Start of ENTRIES SHOWN
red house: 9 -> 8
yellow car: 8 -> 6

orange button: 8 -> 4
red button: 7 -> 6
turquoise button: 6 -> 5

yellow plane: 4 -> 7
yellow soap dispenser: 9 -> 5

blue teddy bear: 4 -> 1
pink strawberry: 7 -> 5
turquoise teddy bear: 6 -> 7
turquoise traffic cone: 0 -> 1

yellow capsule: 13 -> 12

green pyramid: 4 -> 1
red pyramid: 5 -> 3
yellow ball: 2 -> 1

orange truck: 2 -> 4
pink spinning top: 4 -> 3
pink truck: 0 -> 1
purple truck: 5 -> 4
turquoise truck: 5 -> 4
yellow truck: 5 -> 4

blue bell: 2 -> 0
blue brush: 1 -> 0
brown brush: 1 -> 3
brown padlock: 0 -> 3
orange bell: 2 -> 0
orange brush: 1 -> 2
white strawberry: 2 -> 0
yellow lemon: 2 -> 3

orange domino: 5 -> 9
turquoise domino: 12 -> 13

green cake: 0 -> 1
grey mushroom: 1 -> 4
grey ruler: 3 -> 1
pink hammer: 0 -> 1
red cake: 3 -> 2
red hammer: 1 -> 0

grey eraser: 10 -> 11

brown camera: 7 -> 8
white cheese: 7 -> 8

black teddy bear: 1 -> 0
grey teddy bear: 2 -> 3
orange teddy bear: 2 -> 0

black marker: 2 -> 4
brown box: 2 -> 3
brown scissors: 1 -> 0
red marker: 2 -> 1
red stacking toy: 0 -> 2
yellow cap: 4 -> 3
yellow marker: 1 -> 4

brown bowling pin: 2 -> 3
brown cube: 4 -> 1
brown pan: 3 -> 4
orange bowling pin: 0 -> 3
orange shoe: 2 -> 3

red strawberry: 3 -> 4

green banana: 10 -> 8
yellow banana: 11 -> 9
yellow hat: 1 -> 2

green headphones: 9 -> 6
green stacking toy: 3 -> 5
End of ENTRIES SHOWN
## [WORK ITEM]
The exact lines from the one containing "yellow car: 8 -> 6" through the end of the listing above are the expected output; include nothing else.

## [EXPECTED ANSWER]
yellow car: 8 -> 6

orange button: 8 -> 4
red button: 7 -> 6
turquoise button: 6 -> 5

yellow plane: 4 -> 7
yellow soap dispenser: 9 -> 5

blue teddy bear: 4 -> 1
pink strawberry: 7 -> 5
turquoise teddy bear: 6 -> 7
turquoise traffic cone: 0 -> 1

yellow capsule: 13 -> 12

green pyramid: 4 -> 1
red pyramid: 5 -> 3
yellow ball: 2 -> 1

orange truck: 2 -> 4
pink spinning top: 4 -> 3
pink truck: 0 -> 1
purple truck: 5 -> 4
turquoise truck: 5 -> 4
yellow truck: 5 -> 4

blue bell: 2 -> 0
blue brush: 1 -> 0
brown brush: 1 -> 3
brown padlock: 0 -> 3
orange bell: 2 -> 0
orange brush: 1 -> 2
white strawberry: 2 -> 0
yellow lemon: 2 -> 3

orange domino: 5 -> 9
turquoise domino: 12 -> 13

green cake: 0 -> 1
grey mushroom: 1 -> 4
grey ruler: 3 -> 1
pink hammer: 0 -> 1
red cake: 3 -> 2
red hammer: 1 -> 0

grey eraser: 10 -> 11

brown camera: 7 -> 8
white cheese: 7 -> 8

black teddy bear: 1 -> 0
grey teddy bear: 2 -> 3
orange teddy bear: 2 -> 0

black marker: 2 -> 4
brown box: 2 -> 3
brown scissors: 1 -> 0
red marker: 2 -> 1
red stacking toy: 0 -> 2
yellow cap: 4 -> 3
yellow marker: 1 -> 4

brown bowling pin: 2 -> 3
brown cube: 4 -> 1
brown pan: 3 -> 4
orange bowling pin: 0 -> 3
orange shoe: 2 -> 3

red strawberry: 3 -> 4

green banana: 10 -> 8
yellow banana: 11 -> 9
yellow hat: 1 -> 2

green headphones: 9 -> 6
green stacking toy: 3 -> 5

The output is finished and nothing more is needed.